■ **EXERCISE DETAILS**: Once the line containing "before: yellow ruler" is found in the records below, return it and each following line exactly, up to and including the line containing "pos1: [488, 433, 517, 484]", and nothing else.

■ **DATASET ENTRIES**:
********************

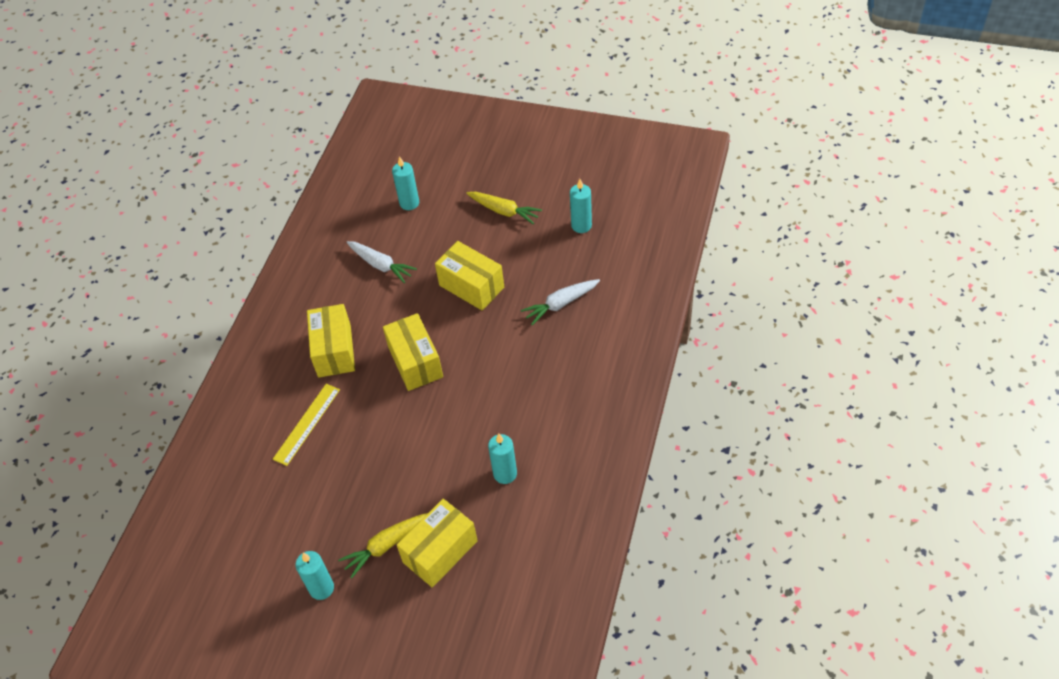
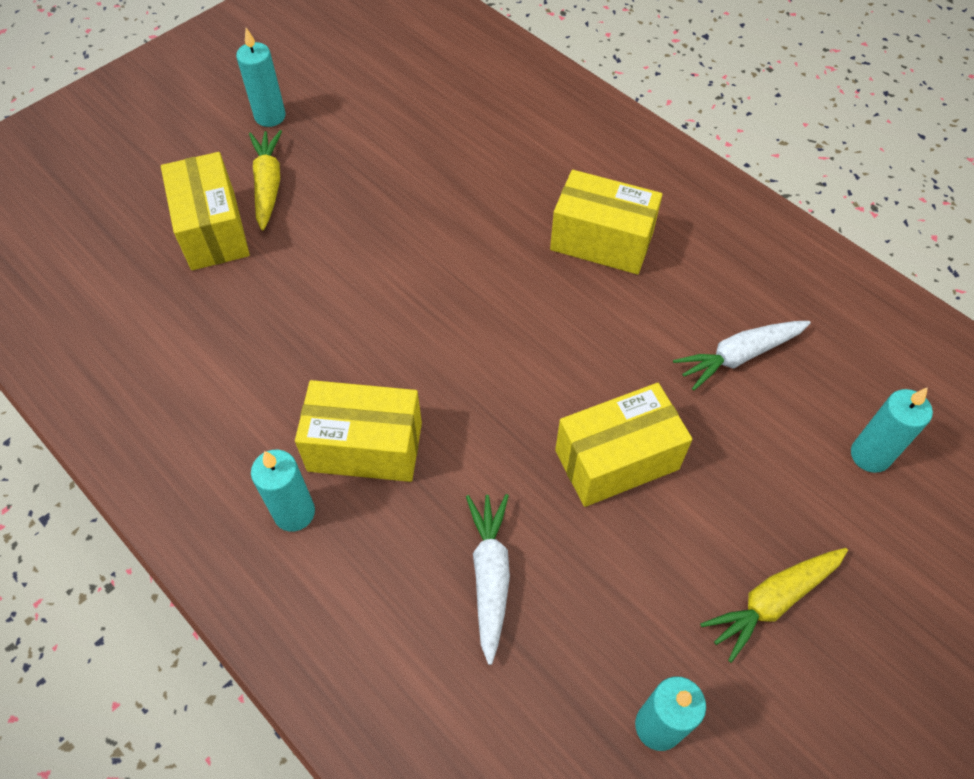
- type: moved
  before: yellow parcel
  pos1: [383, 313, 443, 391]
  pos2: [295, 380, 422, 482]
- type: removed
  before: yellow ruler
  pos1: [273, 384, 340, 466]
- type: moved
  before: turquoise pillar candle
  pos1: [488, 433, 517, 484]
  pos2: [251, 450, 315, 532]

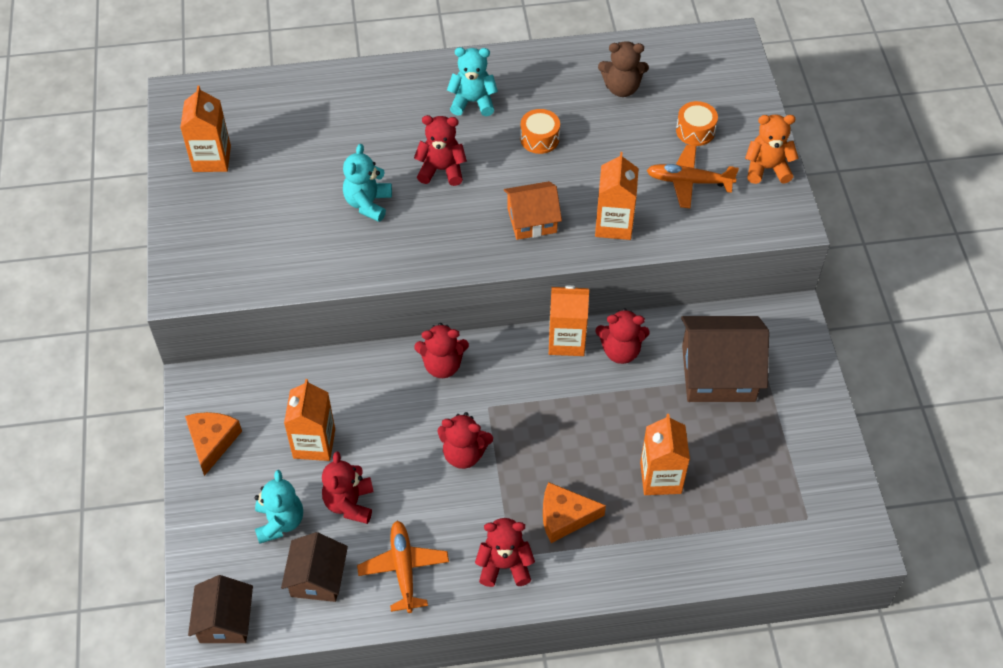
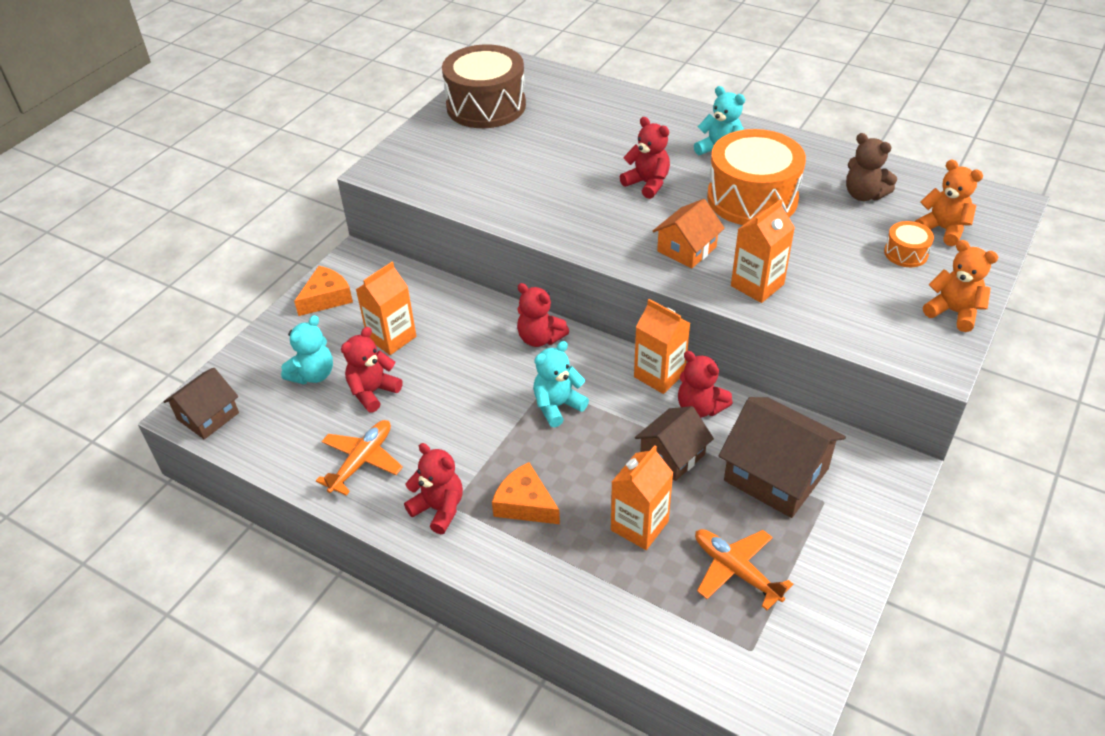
- type: replaced
  before: orange juice carton
  after: brown drum
  pos1: [180, 85, 231, 172]
  pos2: [442, 44, 526, 128]
- type: resized
  before: orange drum
  pos1: [520, 109, 560, 154]
  pos2: [707, 129, 806, 225]
  scale: 2.26
- type: moved
  before: turquoise teddy bear
  pos1: [343, 144, 392, 222]
  pos2: [533, 341, 589, 427]
- type: moved
  before: orange plane
  pos1: [646, 145, 739, 208]
  pos2: [695, 529, 793, 610]
- type: turned
  before: orange cottage
  pos1: [504, 181, 562, 240]
  pos2: [653, 199, 725, 268]
  turn: -75
- type: removed
  before: crimson teddy bear
  pos1: [437, 412, 493, 469]
- type: moved
  before: brown cottage
  pos1: [281, 532, 348, 602]
  pos2: [635, 406, 714, 481]
- type: added
  after: orange teddy bear
  pos2: [915, 160, 983, 246]

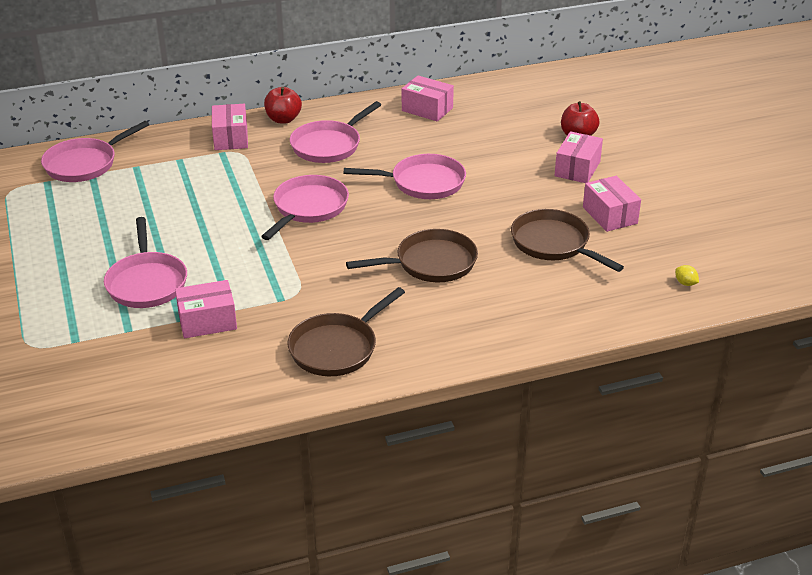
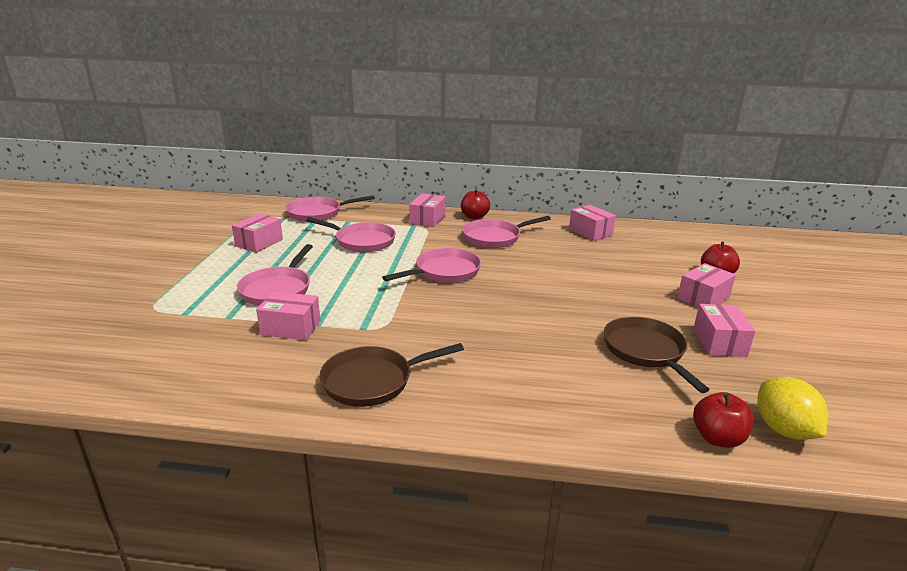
- type: moved
  before: rosy pan
  pos1: [344, 154, 466, 199]
  pos2: [306, 217, 396, 252]
- type: removed
  before: brown pan
  pos1: [346, 229, 478, 282]
- type: resized
  before: yellow lemon
  pos1: [675, 265, 699, 286]
  pos2: [757, 377, 829, 440]
  scale: 2.38
- type: added
  after: rosy parcel
  pos2: [232, 213, 283, 253]
- type: added
  after: crimson toy apple
  pos2: [693, 392, 754, 448]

********************

■ **RESPONSE TO THIS EXERCISE**:
  before: yellow ruler
  pos1: [273, 384, 340, 466]
- type: moved
  before: turquoise pillar candle
  pos1: [488, 433, 517, 484]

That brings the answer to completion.